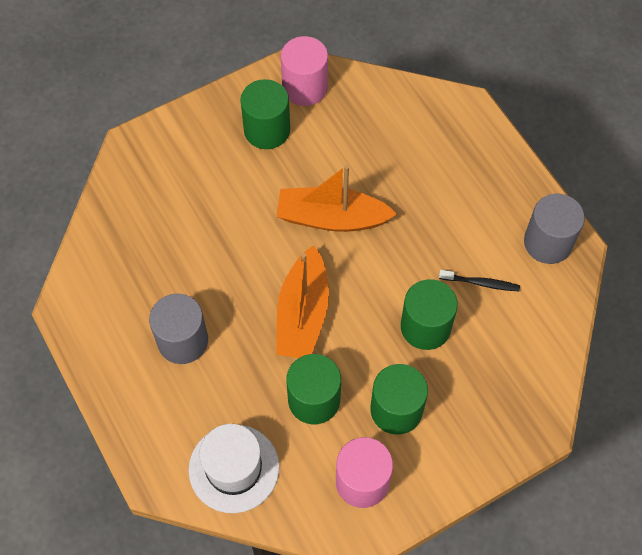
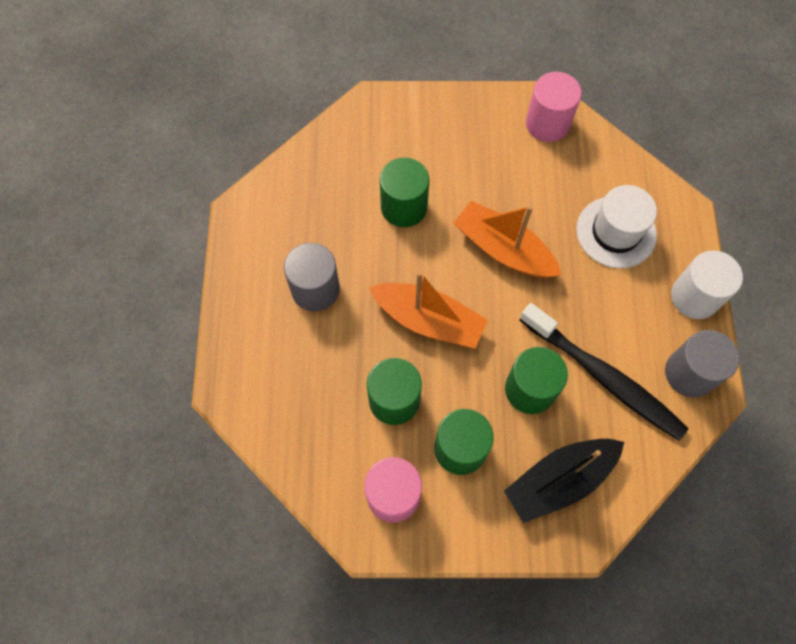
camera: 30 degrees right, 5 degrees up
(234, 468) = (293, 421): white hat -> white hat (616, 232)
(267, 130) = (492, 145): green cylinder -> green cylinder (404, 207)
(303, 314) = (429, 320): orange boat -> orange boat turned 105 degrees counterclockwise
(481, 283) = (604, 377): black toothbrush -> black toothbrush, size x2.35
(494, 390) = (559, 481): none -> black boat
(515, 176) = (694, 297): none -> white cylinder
----------------------------------------
THE TASK: The copy you produce must match the entries above exactly, except that it has no pictures.

TASK SOLUTION:
camera: 30 degrees right, 5 degrees up
(234, 468) = (293, 421): white hat -> white hat (616, 232)
(267, 130) = (492, 145): green cylinder -> green cylinder (404, 207)
(303, 314) = (429, 320): orange boat -> orange boat turned 105 degrees counterclockwise
(481, 283) = (604, 377): black toothbrush -> black toothbrush, size x2.35
(494, 390) = (559, 481): none -> black boat
(515, 176) = (694, 297): none -> white cylinder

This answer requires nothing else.